PROBLEM REQUIREMENTS
Text only, exactly as given: reproduce the entries below without their pictures.

DATASET EXCERPTS
_____

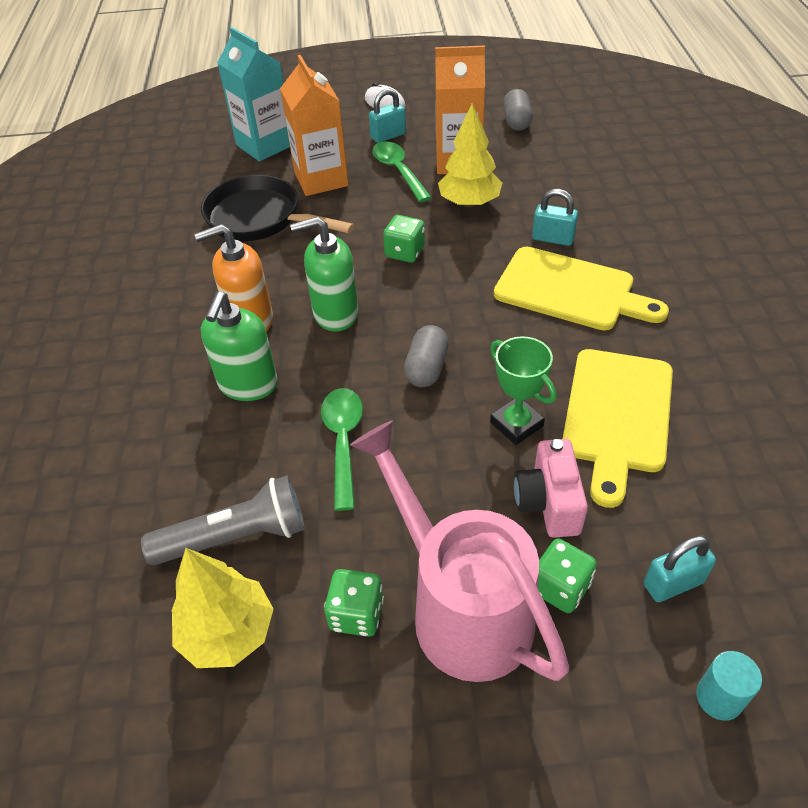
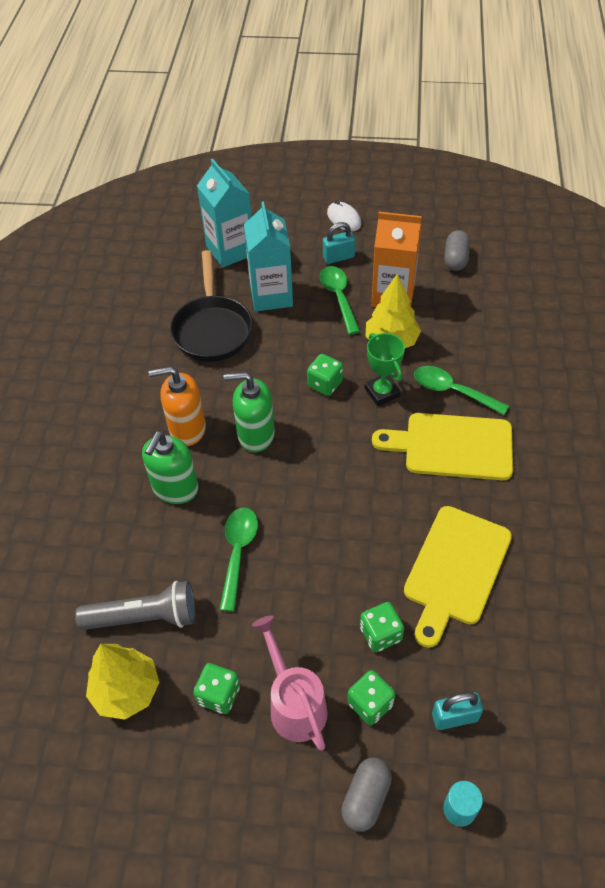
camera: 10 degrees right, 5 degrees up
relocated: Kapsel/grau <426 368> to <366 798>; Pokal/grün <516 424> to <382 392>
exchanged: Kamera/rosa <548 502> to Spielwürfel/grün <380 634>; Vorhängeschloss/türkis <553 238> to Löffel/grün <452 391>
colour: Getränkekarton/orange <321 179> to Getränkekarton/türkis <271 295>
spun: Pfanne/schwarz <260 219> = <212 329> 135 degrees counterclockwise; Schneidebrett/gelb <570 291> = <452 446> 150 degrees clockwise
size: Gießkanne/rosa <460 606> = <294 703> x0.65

_____

REPLY TO THE TASK
camera: 10 degrees right, 5 degrees up
relocated: Kapsel/grau <426 368> to <366 798>; Pokal/grün <516 424> to <382 392>
exchanged: Kamera/rosa <548 502> to Spielwürfel/grün <380 634>; Vorhängeschloss/türkis <553 238> to Löffel/grün <452 391>
colour: Getränkekarton/orange <321 179> to Getränkekarton/türkis <271 295>
spun: Pfanne/schwarz <260 219> = <212 329> 135 degrees counterclockwise; Schneidebrett/gelb <570 291> = <452 446> 150 degrees clockwise
size: Gießkanne/rosa <460 606> = <294 703> x0.65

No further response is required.